### Provided material

*** Begin section ***

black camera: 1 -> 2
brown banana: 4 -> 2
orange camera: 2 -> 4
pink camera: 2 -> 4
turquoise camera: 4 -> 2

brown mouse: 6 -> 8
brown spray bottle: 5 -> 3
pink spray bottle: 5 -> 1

*** End section ***
*** Begin section ***

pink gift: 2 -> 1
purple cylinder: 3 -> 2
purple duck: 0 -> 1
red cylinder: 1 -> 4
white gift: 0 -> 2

*** End section ***
*** Begin section ***

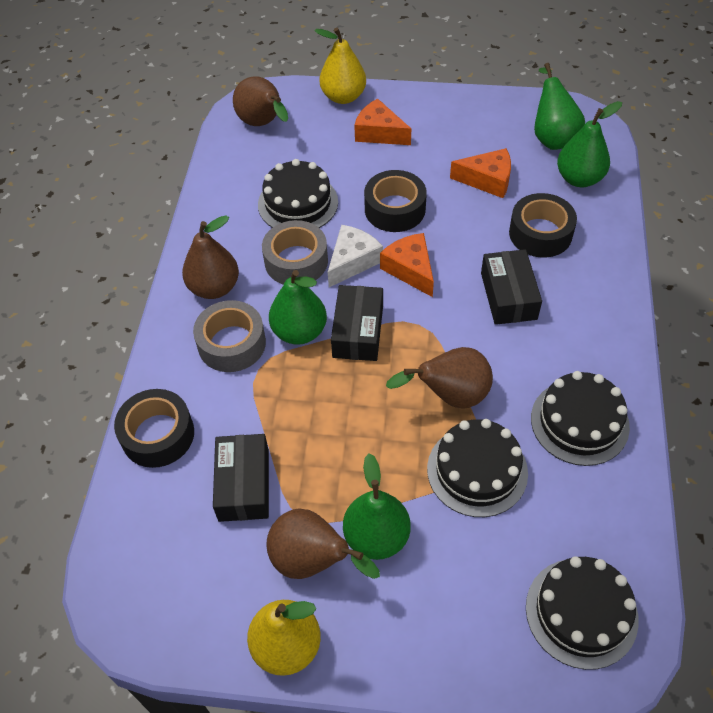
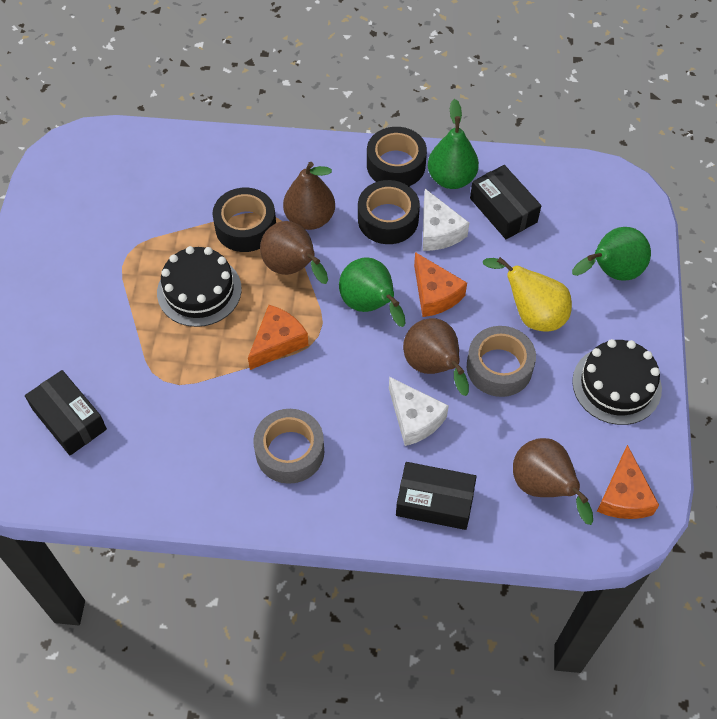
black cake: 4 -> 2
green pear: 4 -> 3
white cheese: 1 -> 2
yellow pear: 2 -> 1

*** End section ***

### Description of the task
Please show the lines of the material that contain the string "pink".

### Reply to the task
pink camera: 2 -> 4
pink spray bottle: 5 -> 1
pink gift: 2 -> 1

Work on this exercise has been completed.